*TASK*
Take the line containing "black pentagon: (94, 346) -> (42, 202), moved" and every line after it in the data below, and print them exactly as given, with nothing else.
+++ EXCERPTED DATA
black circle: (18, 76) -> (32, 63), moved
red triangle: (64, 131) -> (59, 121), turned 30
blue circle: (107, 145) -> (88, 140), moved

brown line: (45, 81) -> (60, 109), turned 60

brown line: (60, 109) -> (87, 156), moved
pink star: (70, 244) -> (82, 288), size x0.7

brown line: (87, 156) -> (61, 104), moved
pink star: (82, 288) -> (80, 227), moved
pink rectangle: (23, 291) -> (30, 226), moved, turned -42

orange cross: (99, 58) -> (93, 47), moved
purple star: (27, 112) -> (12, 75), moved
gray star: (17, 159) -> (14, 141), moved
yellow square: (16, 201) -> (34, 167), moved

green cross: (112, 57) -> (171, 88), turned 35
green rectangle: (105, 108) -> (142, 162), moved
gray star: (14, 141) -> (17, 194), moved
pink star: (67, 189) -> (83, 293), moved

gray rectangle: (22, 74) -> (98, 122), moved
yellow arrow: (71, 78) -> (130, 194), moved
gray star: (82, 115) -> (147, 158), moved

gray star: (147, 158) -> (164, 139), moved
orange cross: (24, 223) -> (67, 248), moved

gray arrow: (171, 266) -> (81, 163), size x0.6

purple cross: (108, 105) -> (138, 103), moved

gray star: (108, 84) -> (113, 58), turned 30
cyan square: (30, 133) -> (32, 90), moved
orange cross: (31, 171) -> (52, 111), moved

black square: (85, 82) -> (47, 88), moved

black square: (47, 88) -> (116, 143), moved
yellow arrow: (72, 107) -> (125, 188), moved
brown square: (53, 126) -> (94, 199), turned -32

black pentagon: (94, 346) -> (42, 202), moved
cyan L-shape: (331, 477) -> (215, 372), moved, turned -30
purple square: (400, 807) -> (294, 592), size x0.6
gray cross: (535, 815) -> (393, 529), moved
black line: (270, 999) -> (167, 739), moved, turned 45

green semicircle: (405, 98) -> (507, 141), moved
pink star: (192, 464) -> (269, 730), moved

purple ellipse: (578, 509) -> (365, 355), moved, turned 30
++++++
*EXERCISE ANSWER*
black pentagon: (94, 346) -> (42, 202), moved
cyan L-shape: (331, 477) -> (215, 372), moved, turned -30
purple square: (400, 807) -> (294, 592), size x0.6
gray cross: (535, 815) -> (393, 529), moved
black line: (270, 999) -> (167, 739), moved, turned 45

green semicircle: (405, 98) -> (507, 141), moved
pink star: (192, 464) -> (269, 730), moved

purple ellipse: (578, 509) -> (365, 355), moved, turned 30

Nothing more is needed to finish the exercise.